Brief:
Word for word, copy the line that contains "PIR1 pin GND: 5V -> GND" and each line after it in the data below. Pictures stay out of the copy.

Supplied entries:
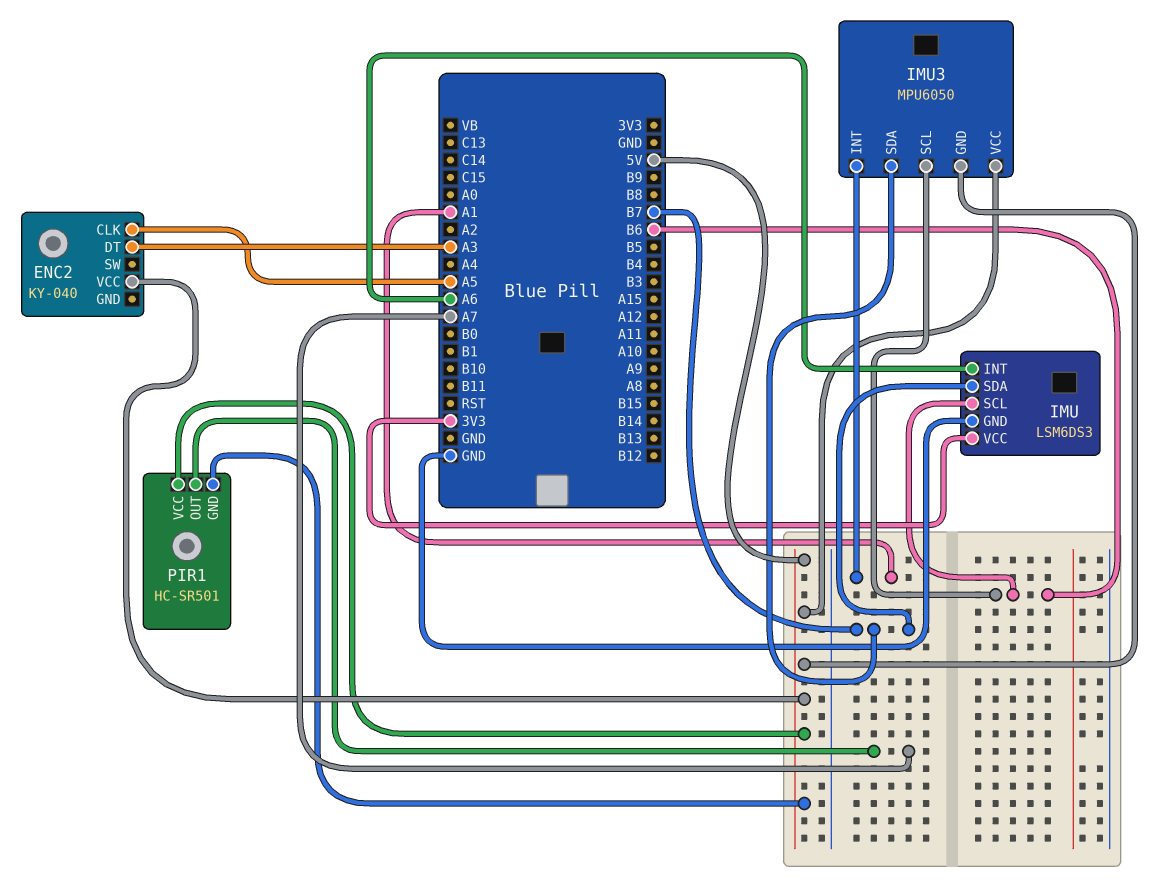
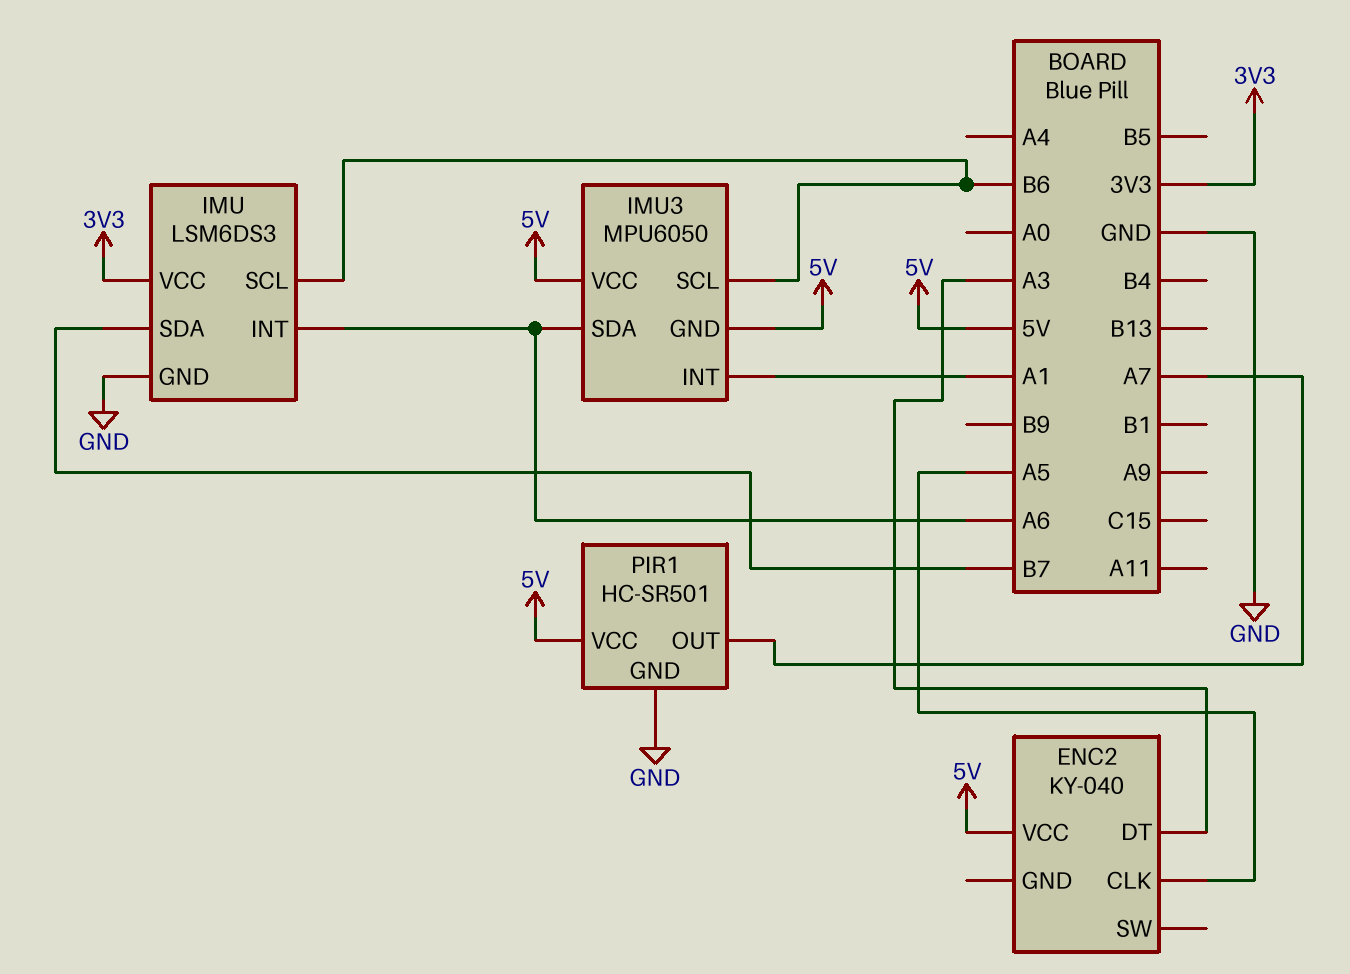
IMU3 pin SDA: B7 -> A6
PIR1 pin GND: 5V -> GND

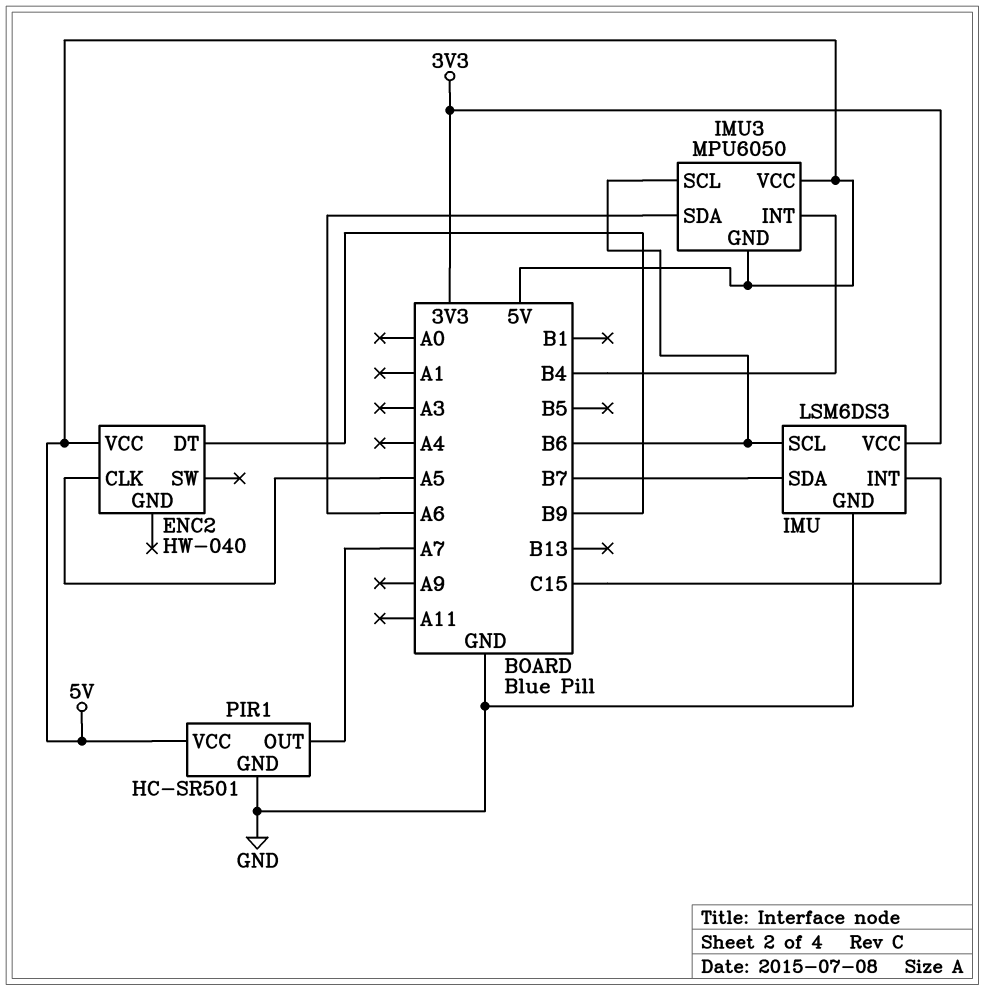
ENC2: KY-040 -> HW-040
ENC2 pin DT: A3 -> B9
IMU pin INT: A6 -> C15
IMU3 pin INT: A1 -> B4

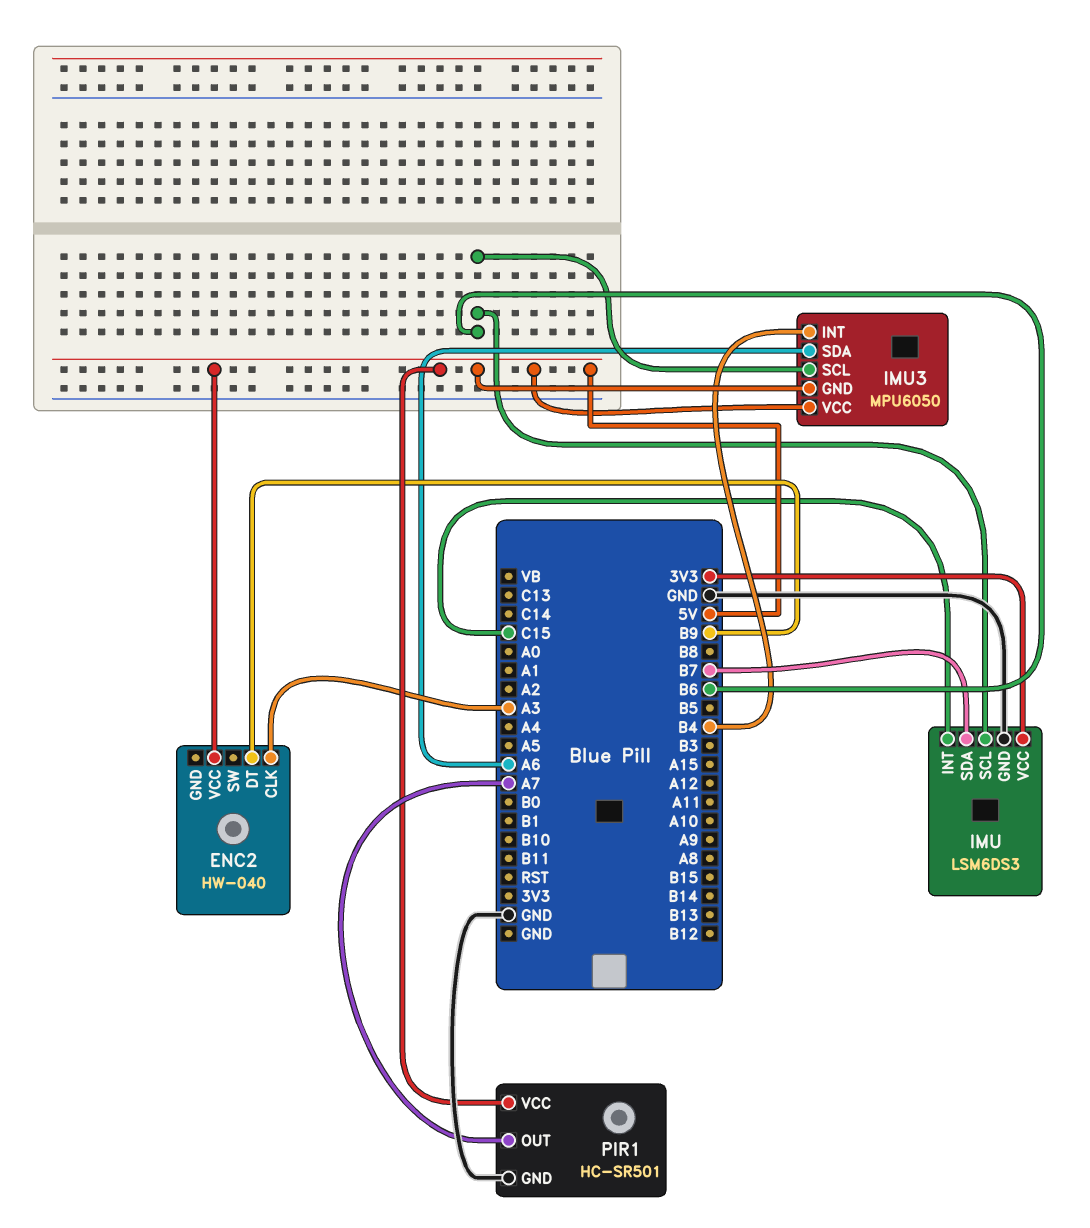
ENC2 pin CLK: A5 -> A3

Your response:
PIR1 pin GND: 5V -> GND

ENC2: KY-040 -> HW-040
ENC2 pin DT: A3 -> B9
IMU pin INT: A6 -> C15
IMU3 pin INT: A1 -> B4

ENC2 pin CLK: A5 -> A3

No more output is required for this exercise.